Problem to solve:
Beginning with the line that has "green banana [484,154,564,185]" in it, transcribe the listing exactly through its final line, and add nothing.

Data shown:

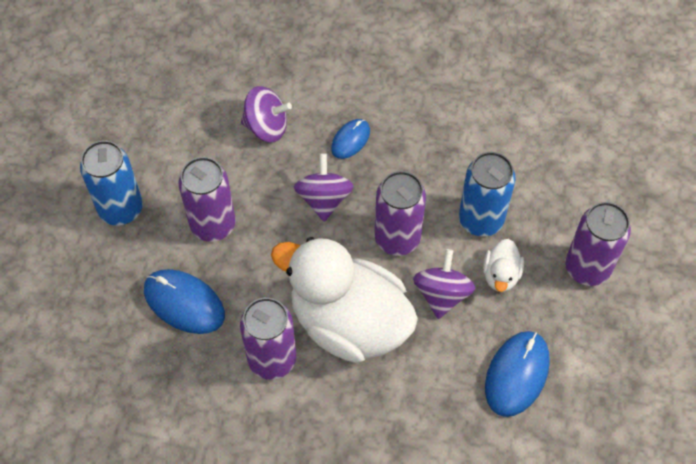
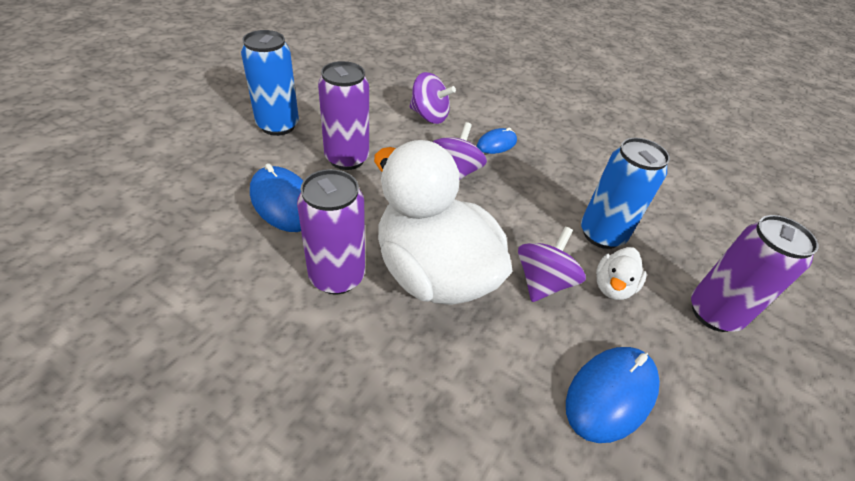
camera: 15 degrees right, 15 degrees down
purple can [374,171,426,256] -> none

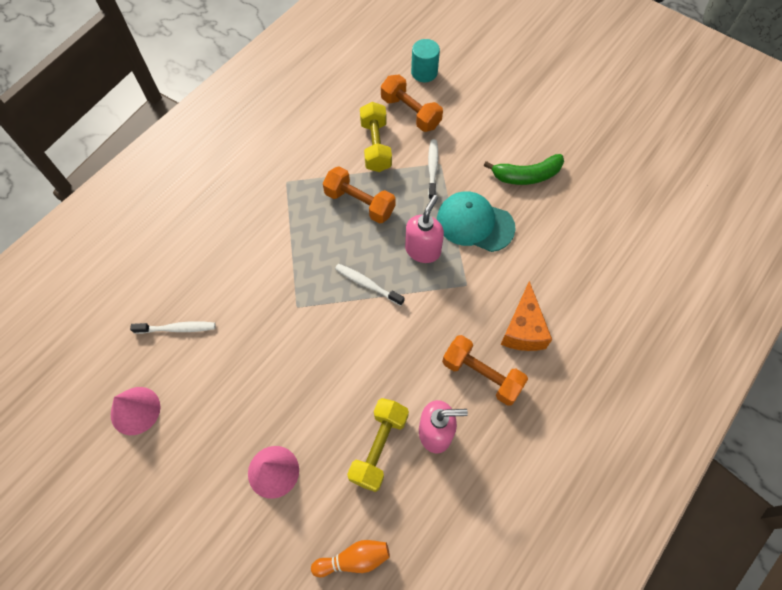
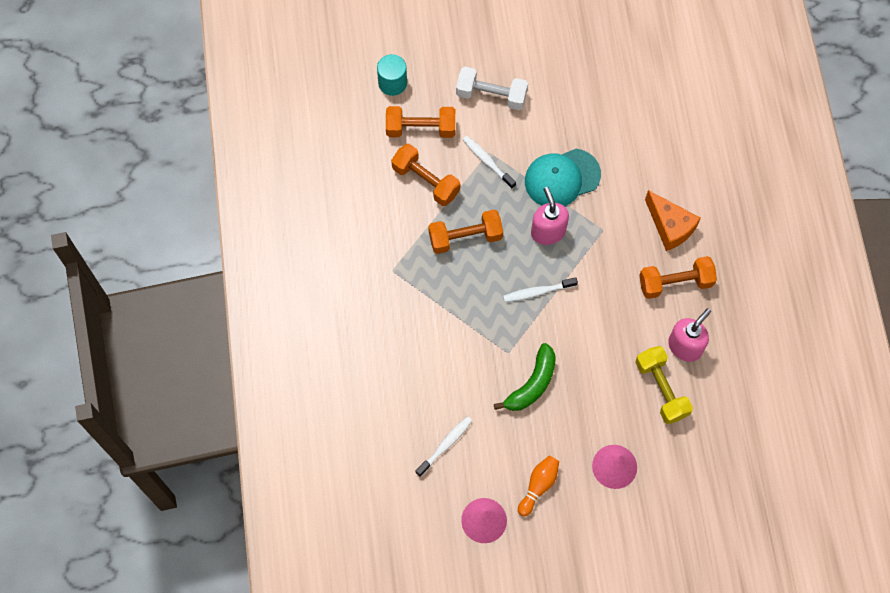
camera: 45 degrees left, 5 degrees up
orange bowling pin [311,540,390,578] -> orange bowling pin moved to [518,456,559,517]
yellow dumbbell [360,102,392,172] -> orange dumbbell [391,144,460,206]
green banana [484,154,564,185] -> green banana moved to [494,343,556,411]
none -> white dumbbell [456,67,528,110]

Task result:
green banana [484,154,564,185] -> green banana moved to [494,343,556,411]
none -> white dumbbell [456,67,528,110]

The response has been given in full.